### DATA SHOWN
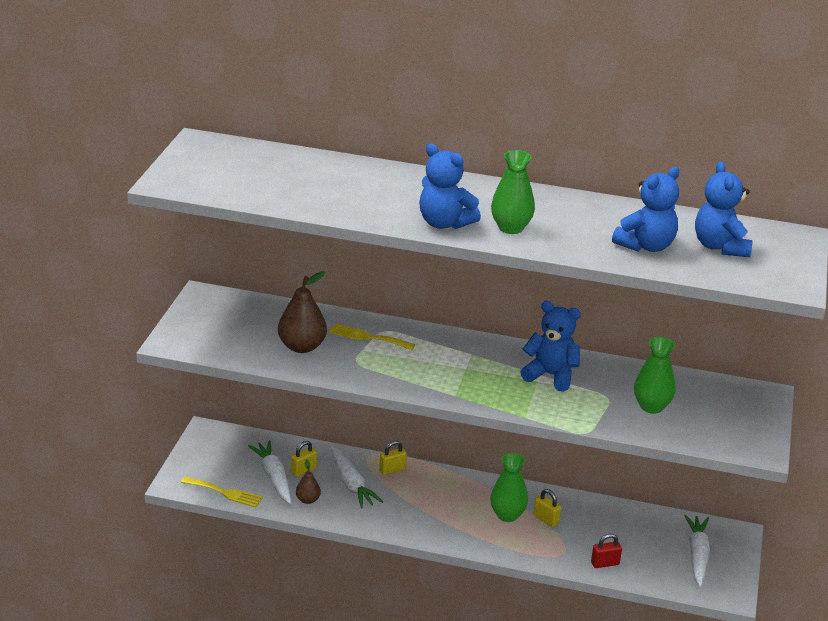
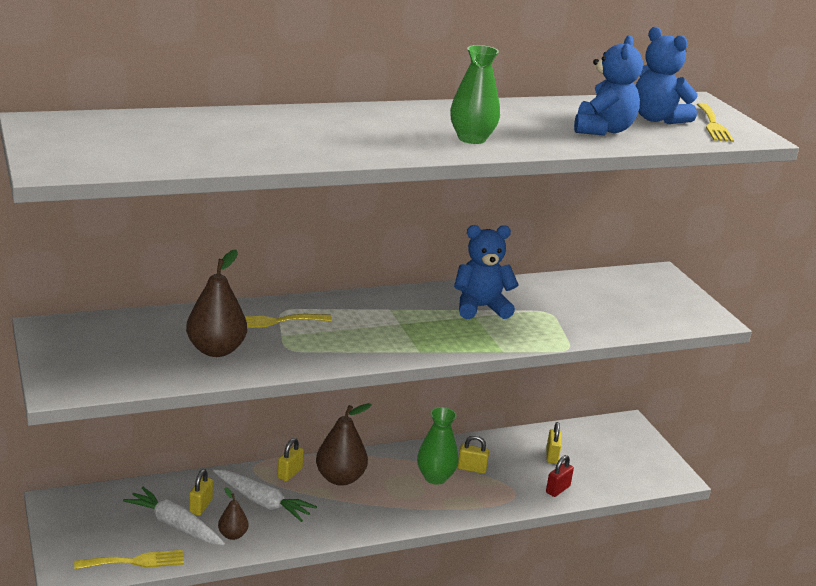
camera: 35 degrees left, 5 degrees down
(428, 488) = (340, 478): none -> brown pear
(444, 223) = (407, 147): blue teddy bear -> none
(630, 535) = (552, 456): none -> yellow padlock
(651, 406) = (591, 309): green vase -> none
(697, 555) = (619, 453): white carrot -> none
(769, 265) = (713, 125): none -> yellow fork

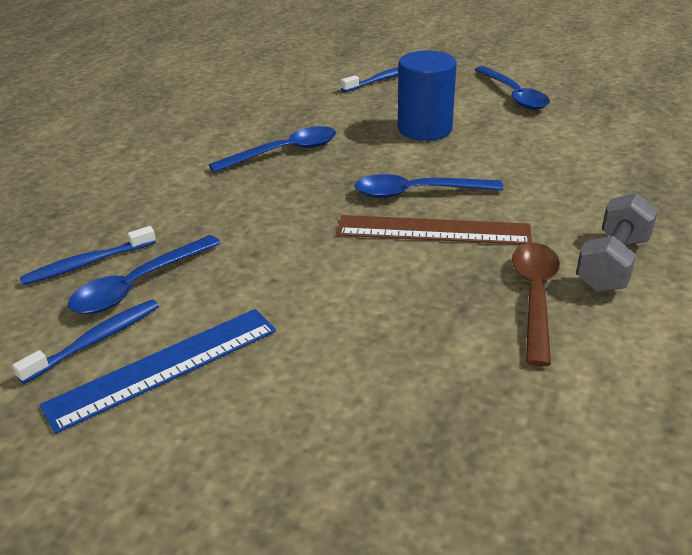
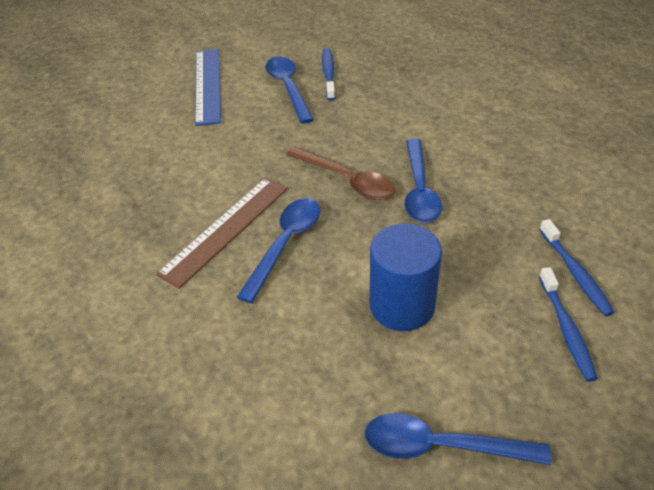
camera: 120 degrees right, 10 degrees up
(95, 341) = (251, 68): blue toothbrush -> blue toothbrush (575, 273)
(535, 297) = (107, 243): brown spoon -> brown spoon (346, 180)
(612, 263) = (90, 309): grey dumbbell -> none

### REQUEST
For this exercise, copy each line of the data above exactly, from the first through the line containing "camera: 120 degrees right, 10 degrees up", and drop the pictures.

### RESPONSE FOR THIS EXERCISE
camera: 35 degrees left, 5 degrees down
(428, 488) = (340, 478): none -> brown pear
(444, 223) = (407, 147): blue teddy bear -> none
(630, 535) = (552, 456): none -> yellow padlock
(651, 406) = (591, 309): green vase -> none
(697, 555) = (619, 453): white carrot -> none
(769, 265) = (713, 125): none -> yellow fork

camera: 120 degrees right, 10 degrees up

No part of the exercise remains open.